**RECORDS SHOWN:**
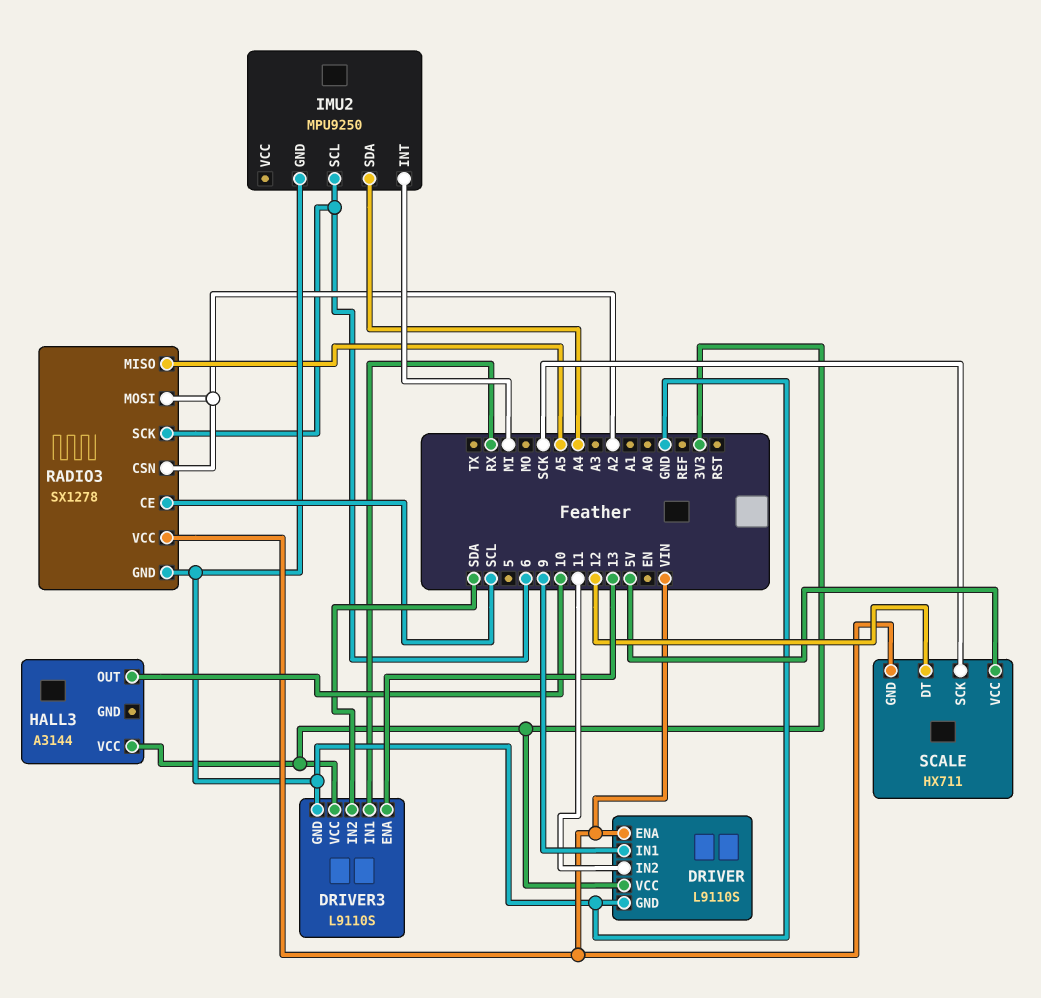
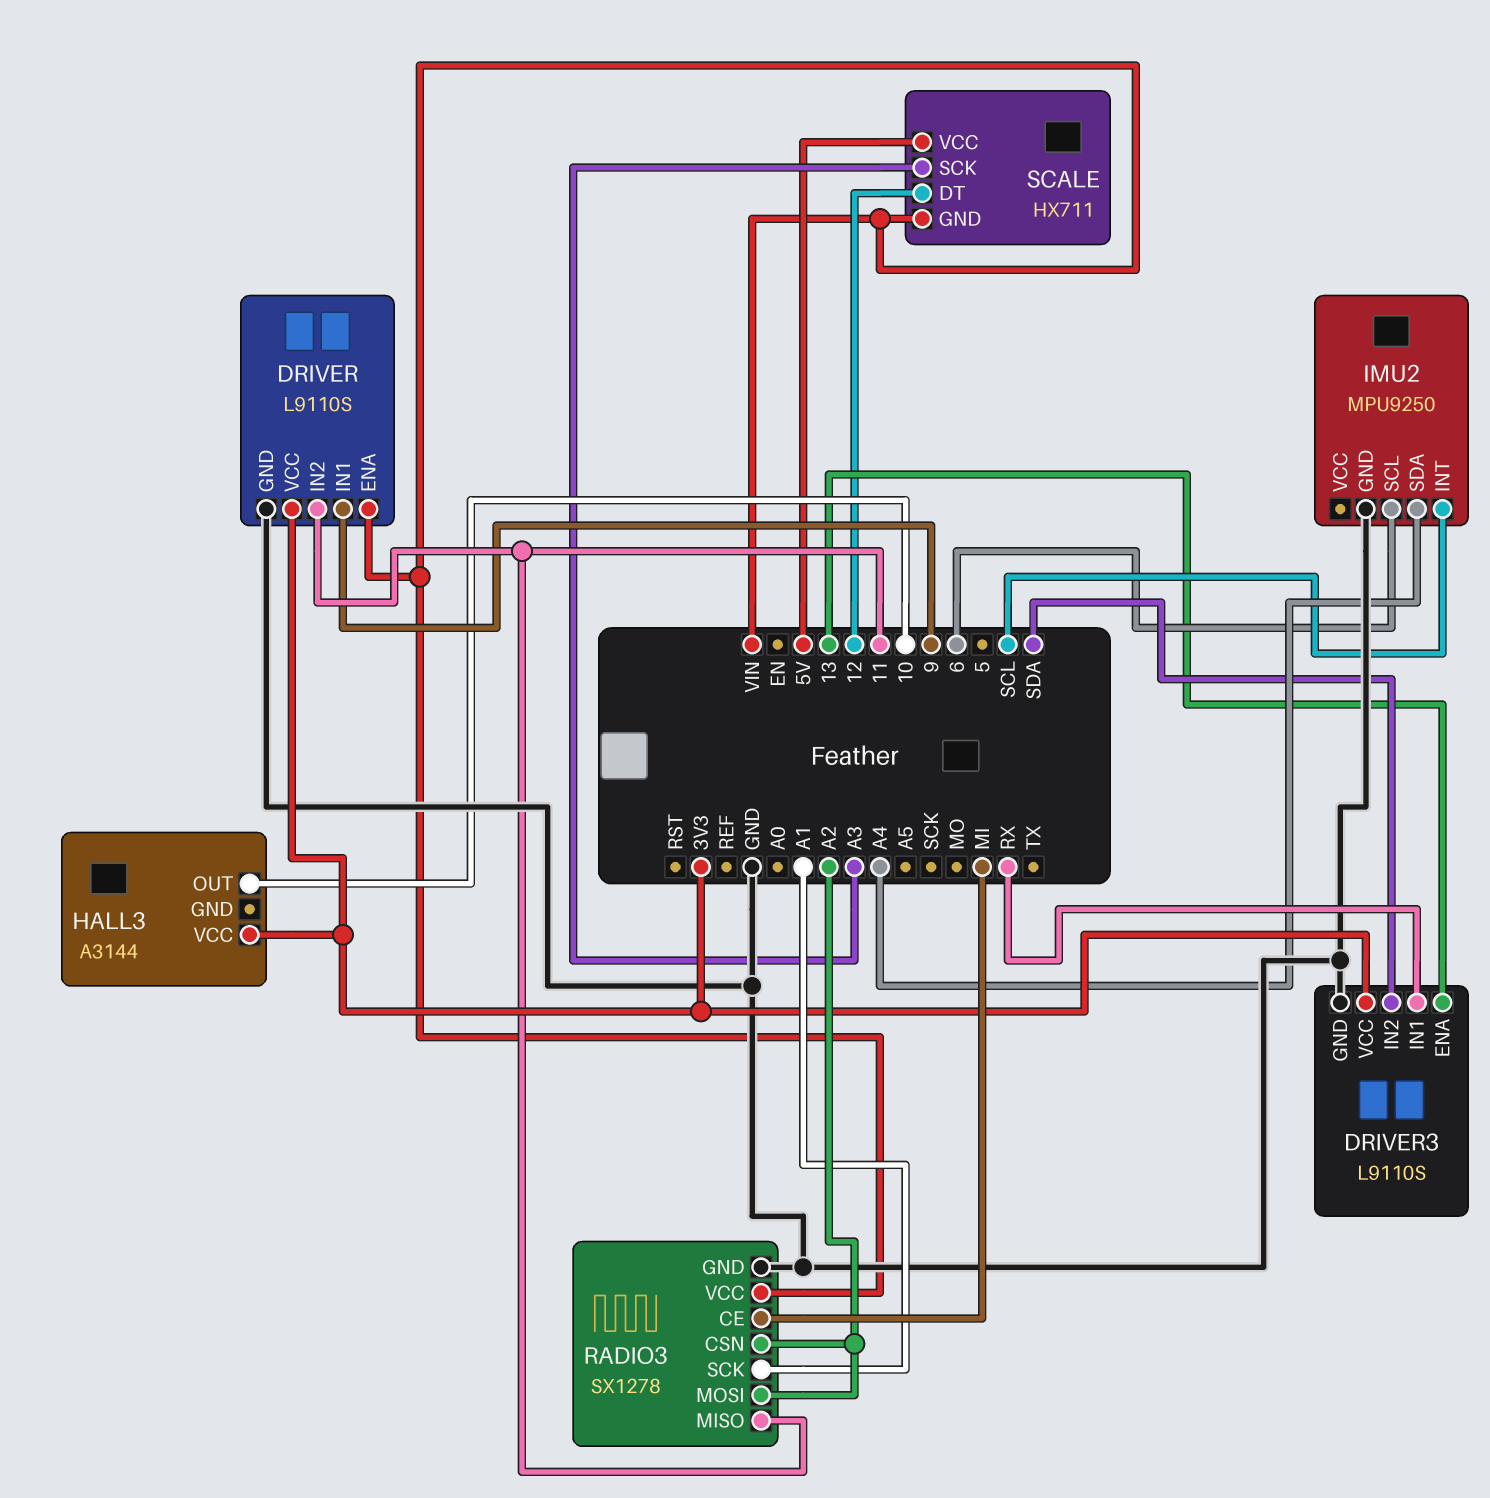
IMU2 pin INT: MI -> SCL
RADIO3 pin CE: SCL -> MI
RADIO3 pin MISO: A5 -> 11
RADIO3 pin SCK: 6 -> A1
SCALE pin SCK: SCK -> A3

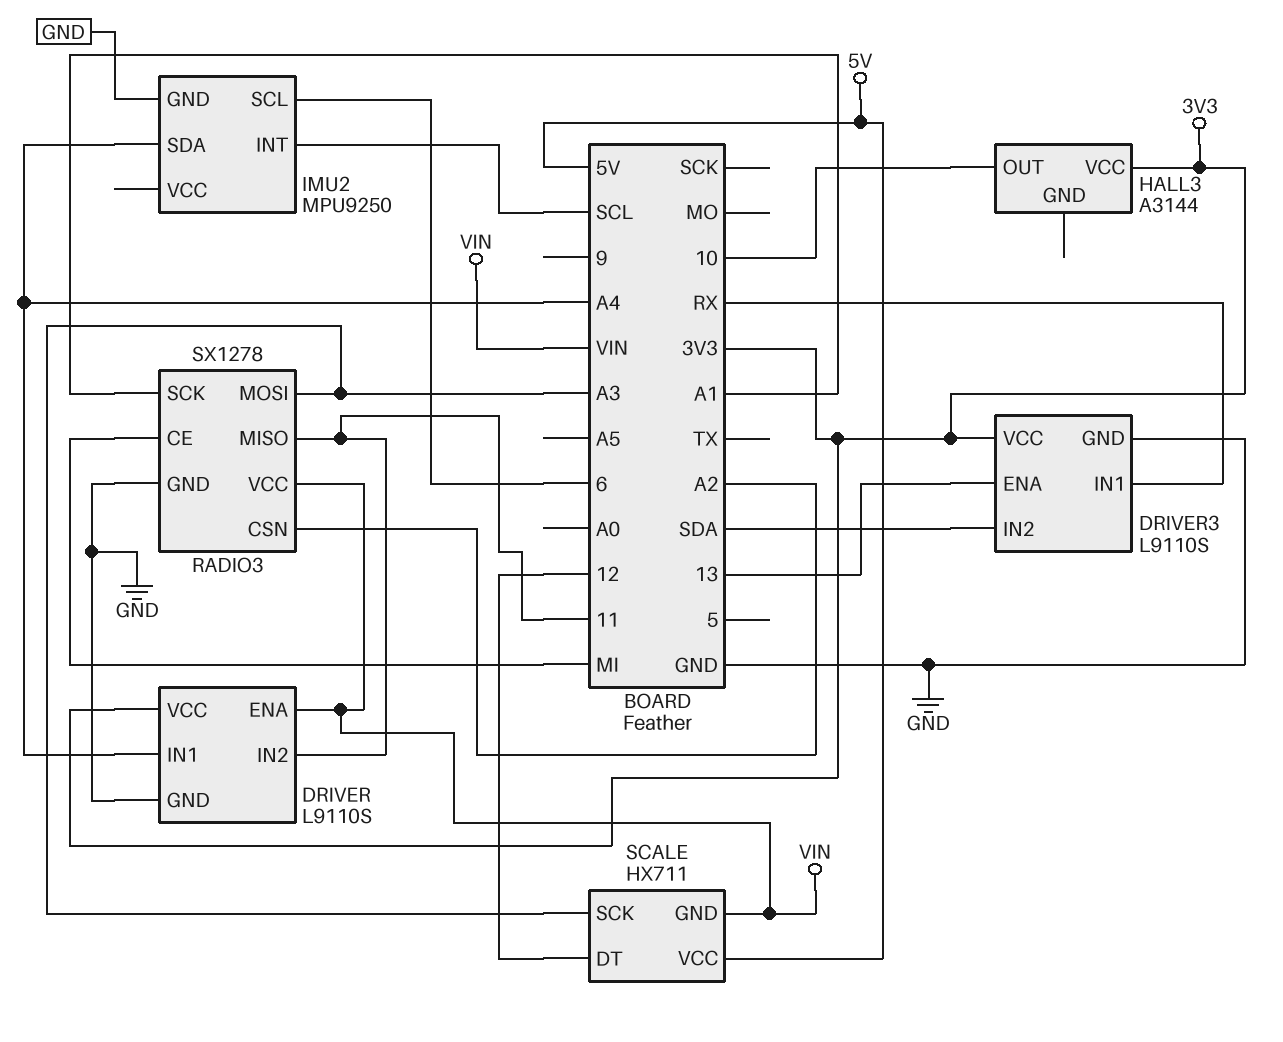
DRIVER pin IN1: 9 -> A4
RADIO3 pin MOSI: A2 -> A3

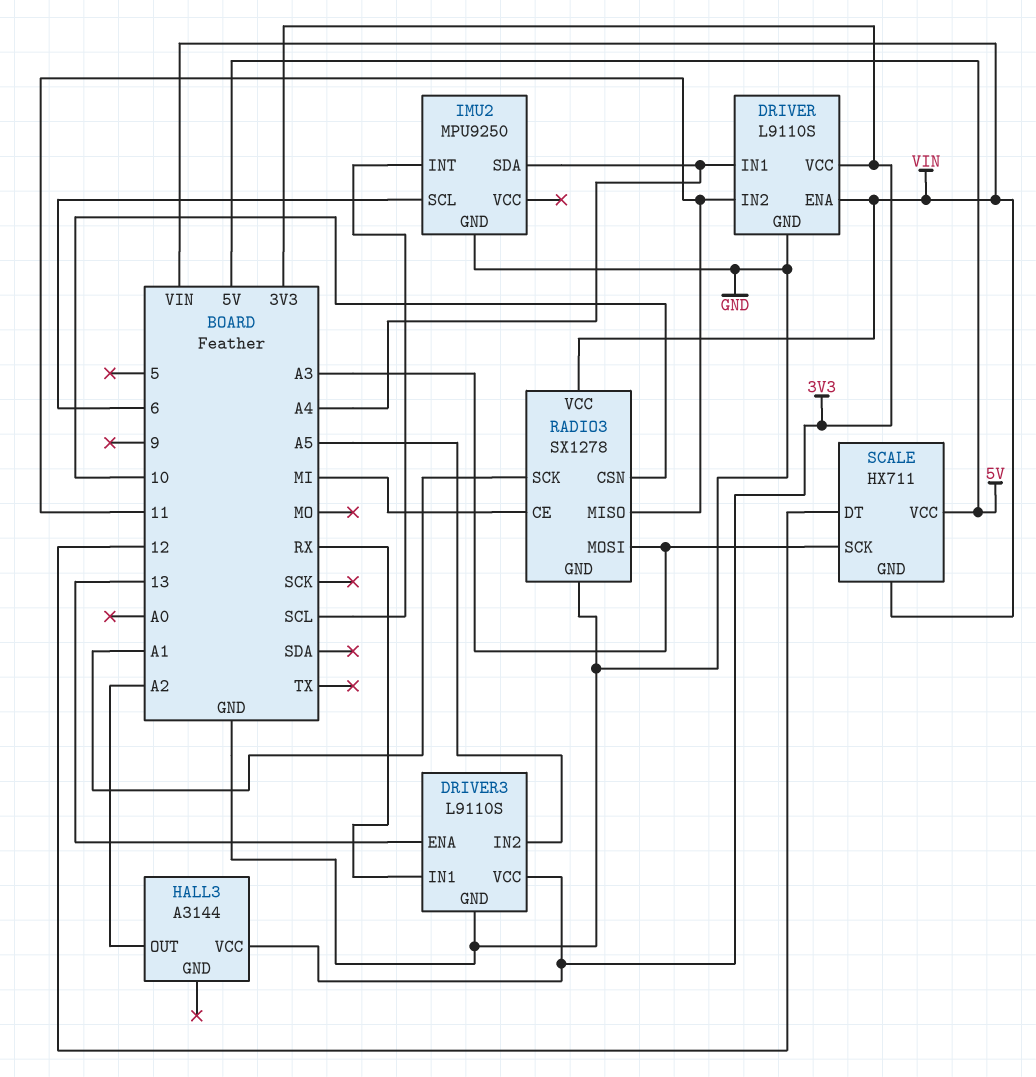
DRIVER3 pin IN2: SDA -> A5
HALL3 pin OUT: 10 -> A2
RADIO3 pin CSN: A2 -> 10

**PROBLEM STATEMENT:** The line containing "RADIO3 pin CE: SCL -> MI" and every line after it, through the end of the data, are to be output exactly. Omit the pictures.

**WRITTEN RESPONSE:**
RADIO3 pin CE: SCL -> MI
RADIO3 pin MISO: A5 -> 11
RADIO3 pin SCK: 6 -> A1
SCALE pin SCK: SCK -> A3

DRIVER pin IN1: 9 -> A4
RADIO3 pin MOSI: A2 -> A3

DRIVER3 pin IN2: SDA -> A5
HALL3 pin OUT: 10 -> A2
RADIO3 pin CSN: A2 -> 10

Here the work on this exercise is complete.